▸ Records provided
-=-=-=-=-
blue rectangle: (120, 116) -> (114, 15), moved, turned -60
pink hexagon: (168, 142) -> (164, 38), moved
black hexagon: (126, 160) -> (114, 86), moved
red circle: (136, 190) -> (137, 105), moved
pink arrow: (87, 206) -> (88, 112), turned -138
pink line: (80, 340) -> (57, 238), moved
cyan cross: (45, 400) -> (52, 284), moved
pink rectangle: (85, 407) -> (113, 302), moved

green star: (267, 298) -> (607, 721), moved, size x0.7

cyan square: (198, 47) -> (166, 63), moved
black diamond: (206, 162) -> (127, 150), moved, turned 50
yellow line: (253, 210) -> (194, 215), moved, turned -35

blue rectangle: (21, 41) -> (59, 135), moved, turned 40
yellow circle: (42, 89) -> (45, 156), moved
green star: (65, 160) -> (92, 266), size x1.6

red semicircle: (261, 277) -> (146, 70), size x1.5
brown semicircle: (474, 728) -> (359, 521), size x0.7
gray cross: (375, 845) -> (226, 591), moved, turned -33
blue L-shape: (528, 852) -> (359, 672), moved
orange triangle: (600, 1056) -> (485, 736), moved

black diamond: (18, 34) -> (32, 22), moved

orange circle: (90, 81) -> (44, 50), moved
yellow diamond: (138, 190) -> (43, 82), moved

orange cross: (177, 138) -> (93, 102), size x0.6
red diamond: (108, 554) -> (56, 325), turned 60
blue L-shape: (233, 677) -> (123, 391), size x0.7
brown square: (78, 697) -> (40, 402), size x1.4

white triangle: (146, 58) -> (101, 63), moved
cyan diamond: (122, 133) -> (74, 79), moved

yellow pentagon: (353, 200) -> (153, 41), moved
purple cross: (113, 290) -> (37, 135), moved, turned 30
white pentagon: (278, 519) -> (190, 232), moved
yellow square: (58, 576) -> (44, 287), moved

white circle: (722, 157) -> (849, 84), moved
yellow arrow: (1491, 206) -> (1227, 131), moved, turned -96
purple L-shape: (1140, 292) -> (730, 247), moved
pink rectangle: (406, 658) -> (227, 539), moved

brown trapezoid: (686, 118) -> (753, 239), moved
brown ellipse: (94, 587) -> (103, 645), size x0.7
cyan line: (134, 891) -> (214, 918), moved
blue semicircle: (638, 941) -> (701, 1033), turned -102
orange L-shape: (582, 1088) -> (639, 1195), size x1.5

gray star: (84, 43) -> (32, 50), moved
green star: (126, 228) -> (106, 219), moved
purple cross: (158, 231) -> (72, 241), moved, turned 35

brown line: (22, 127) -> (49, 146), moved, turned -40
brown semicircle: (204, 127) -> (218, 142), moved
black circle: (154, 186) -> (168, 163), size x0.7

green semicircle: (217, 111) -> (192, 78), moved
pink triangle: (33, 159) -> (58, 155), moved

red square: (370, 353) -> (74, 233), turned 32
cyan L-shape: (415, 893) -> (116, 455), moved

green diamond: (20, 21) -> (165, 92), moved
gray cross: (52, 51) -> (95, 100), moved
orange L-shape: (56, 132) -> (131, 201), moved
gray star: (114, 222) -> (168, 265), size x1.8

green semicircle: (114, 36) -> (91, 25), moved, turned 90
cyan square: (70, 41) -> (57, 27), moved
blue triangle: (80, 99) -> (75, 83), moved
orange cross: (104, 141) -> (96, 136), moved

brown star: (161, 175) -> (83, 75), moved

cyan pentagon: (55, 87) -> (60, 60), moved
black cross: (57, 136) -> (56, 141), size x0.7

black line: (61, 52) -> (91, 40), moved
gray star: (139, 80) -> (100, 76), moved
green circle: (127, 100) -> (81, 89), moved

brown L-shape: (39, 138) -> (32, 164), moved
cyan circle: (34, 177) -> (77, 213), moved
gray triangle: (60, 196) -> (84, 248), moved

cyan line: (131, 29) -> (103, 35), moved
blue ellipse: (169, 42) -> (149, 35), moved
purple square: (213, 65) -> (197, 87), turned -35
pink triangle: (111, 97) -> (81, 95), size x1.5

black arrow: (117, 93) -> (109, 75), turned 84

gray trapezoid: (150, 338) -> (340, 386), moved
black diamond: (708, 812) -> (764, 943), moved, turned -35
-=-=-=-=-
▸ Work to be completed
What's needed is every line of the listing, transcribed word for word.

▸ Answer section
blue rectangle: (120, 116) -> (114, 15), moved, turned -60
pink hexagon: (168, 142) -> (164, 38), moved
black hexagon: (126, 160) -> (114, 86), moved
red circle: (136, 190) -> (137, 105), moved
pink arrow: (87, 206) -> (88, 112), turned -138
pink line: (80, 340) -> (57, 238), moved
cyan cross: (45, 400) -> (52, 284), moved
pink rectangle: (85, 407) -> (113, 302), moved

green star: (267, 298) -> (607, 721), moved, size x0.7

cyan square: (198, 47) -> (166, 63), moved
black diamond: (206, 162) -> (127, 150), moved, turned 50
yellow line: (253, 210) -> (194, 215), moved, turned -35

blue rectangle: (21, 41) -> (59, 135), moved, turned 40
yellow circle: (42, 89) -> (45, 156), moved
green star: (65, 160) -> (92, 266), size x1.6

red semicircle: (261, 277) -> (146, 70), size x1.5
brown semicircle: (474, 728) -> (359, 521), size x0.7
gray cross: (375, 845) -> (226, 591), moved, turned -33
blue L-shape: (528, 852) -> (359, 672), moved
orange triangle: (600, 1056) -> (485, 736), moved

black diamond: (18, 34) -> (32, 22), moved

orange circle: (90, 81) -> (44, 50), moved
yellow diamond: (138, 190) -> (43, 82), moved

orange cross: (177, 138) -> (93, 102), size x0.6
red diamond: (108, 554) -> (56, 325), turned 60
blue L-shape: (233, 677) -> (123, 391), size x0.7
brown square: (78, 697) -> (40, 402), size x1.4

white triangle: (146, 58) -> (101, 63), moved
cyan diamond: (122, 133) -> (74, 79), moved

yellow pentagon: (353, 200) -> (153, 41), moved
purple cross: (113, 290) -> (37, 135), moved, turned 30
white pentagon: (278, 519) -> (190, 232), moved
yellow square: (58, 576) -> (44, 287), moved

white circle: (722, 157) -> (849, 84), moved
yellow arrow: (1491, 206) -> (1227, 131), moved, turned -96
purple L-shape: (1140, 292) -> (730, 247), moved
pink rectangle: (406, 658) -> (227, 539), moved

brown trapezoid: (686, 118) -> (753, 239), moved
brown ellipse: (94, 587) -> (103, 645), size x0.7
cyan line: (134, 891) -> (214, 918), moved
blue semicircle: (638, 941) -> (701, 1033), turned -102
orange L-shape: (582, 1088) -> (639, 1195), size x1.5

gray star: (84, 43) -> (32, 50), moved
green star: (126, 228) -> (106, 219), moved
purple cross: (158, 231) -> (72, 241), moved, turned 35

brown line: (22, 127) -> (49, 146), moved, turned -40
brown semicircle: (204, 127) -> (218, 142), moved
black circle: (154, 186) -> (168, 163), size x0.7

green semicircle: (217, 111) -> (192, 78), moved
pink triangle: (33, 159) -> (58, 155), moved

red square: (370, 353) -> (74, 233), turned 32
cyan L-shape: (415, 893) -> (116, 455), moved

green diamond: (20, 21) -> (165, 92), moved
gray cross: (52, 51) -> (95, 100), moved
orange L-shape: (56, 132) -> (131, 201), moved
gray star: (114, 222) -> (168, 265), size x1.8

green semicircle: (114, 36) -> (91, 25), moved, turned 90
cyan square: (70, 41) -> (57, 27), moved
blue triangle: (80, 99) -> (75, 83), moved
orange cross: (104, 141) -> (96, 136), moved

brown star: (161, 175) -> (83, 75), moved

cyan pentagon: (55, 87) -> (60, 60), moved
black cross: (57, 136) -> (56, 141), size x0.7

black line: (61, 52) -> (91, 40), moved
gray star: (139, 80) -> (100, 76), moved
green circle: (127, 100) -> (81, 89), moved

brown L-shape: (39, 138) -> (32, 164), moved
cyan circle: (34, 177) -> (77, 213), moved
gray triangle: (60, 196) -> (84, 248), moved

cyan line: (131, 29) -> (103, 35), moved
blue ellipse: (169, 42) -> (149, 35), moved
purple square: (213, 65) -> (197, 87), turned -35
pink triangle: (111, 97) -> (81, 95), size x1.5

black arrow: (117, 93) -> (109, 75), turned 84

gray trapezoid: (150, 338) -> (340, 386), moved
black diamond: (708, 812) -> (764, 943), moved, turned -35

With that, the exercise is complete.